• [Task to complete] All records, exactly as written, minus the pictures: copy them out.

• [Given records]

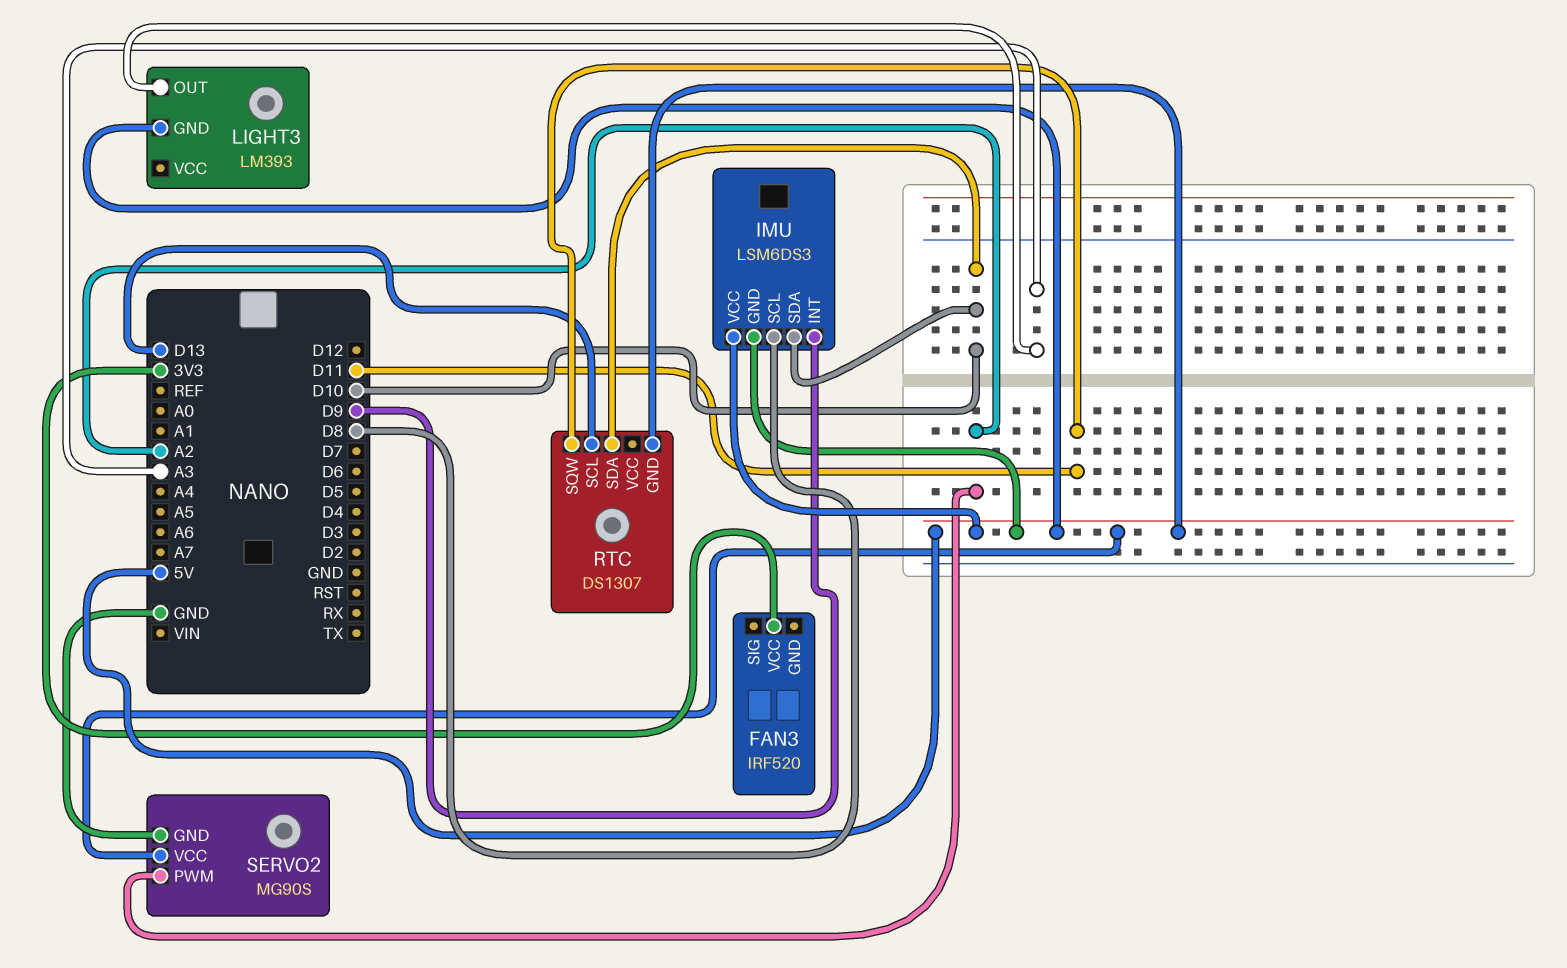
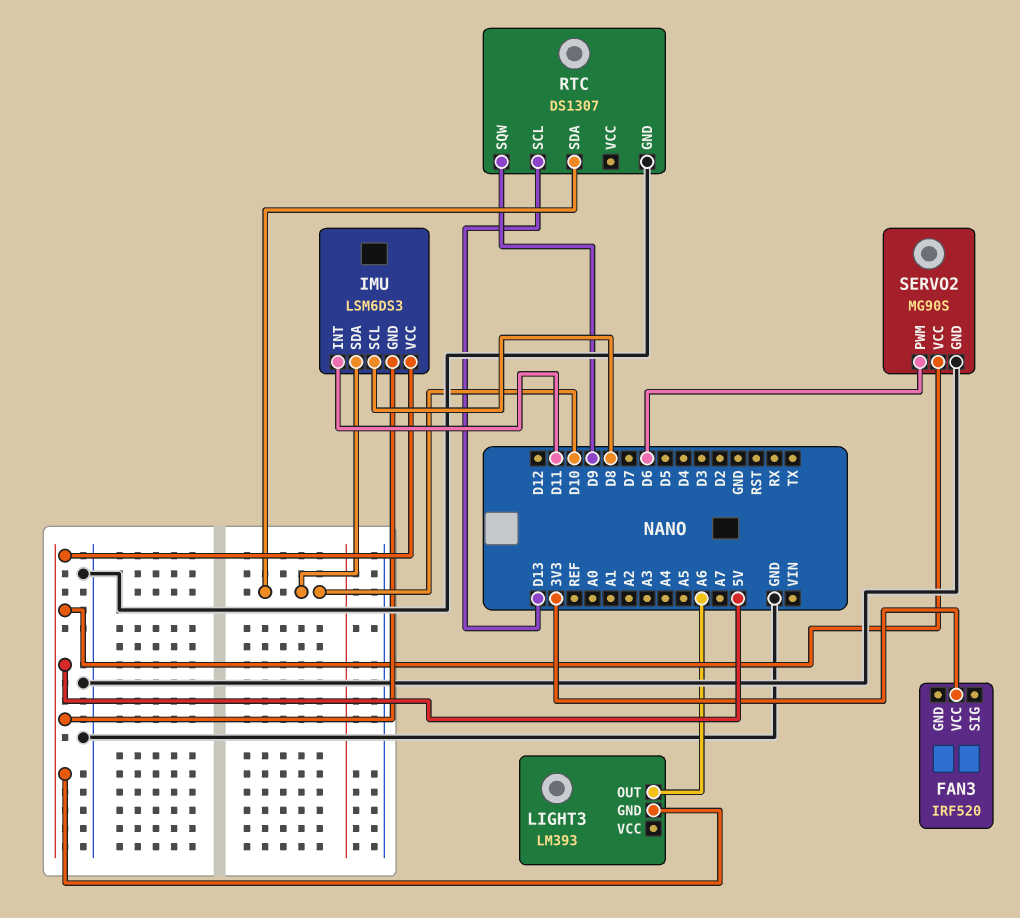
IMU pin INT: D9 -> D11
LIGHT3 pin OUT: A3 -> A6
RTC pin GND: 5V -> GND
RTC pin SQW: D11 -> D9
SERVO2 pin PWM: A2 -> D6

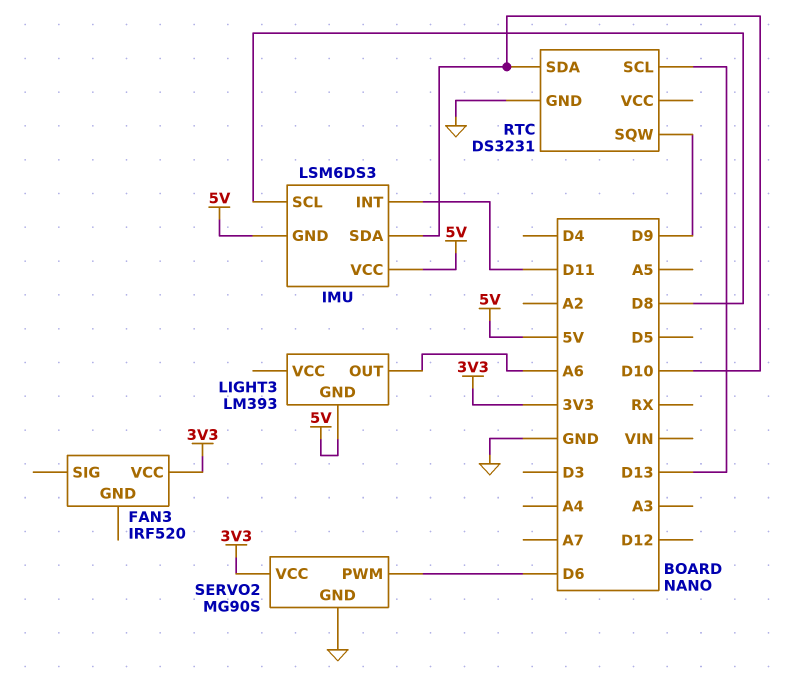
RTC: DS1307 -> DS3231
SERVO2 pin VCC: 5V -> 3V3

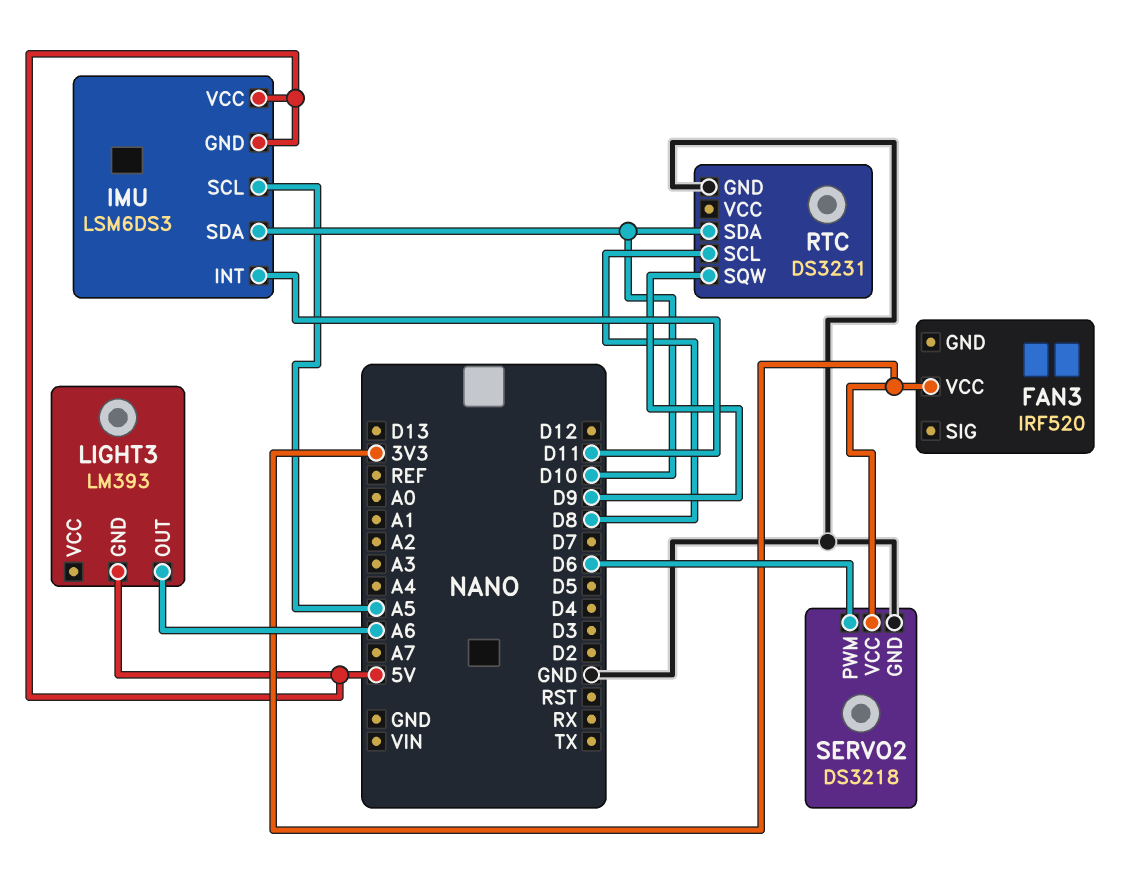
IMU pin SCL: D8 -> A5
RTC pin SCL: D13 -> D8
SERVO2: MG90S -> DS3218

• [Answer to the exercise]
IMU pin INT: D9 -> D11
LIGHT3 pin OUT: A3 -> A6
RTC pin GND: 5V -> GND
RTC pin SQW: D11 -> D9
SERVO2 pin PWM: A2 -> D6

RTC: DS1307 -> DS3231
SERVO2 pin VCC: 5V -> 3V3

IMU pin SCL: D8 -> A5
RTC pin SCL: D13 -> D8
SERVO2: MG90S -> DS3218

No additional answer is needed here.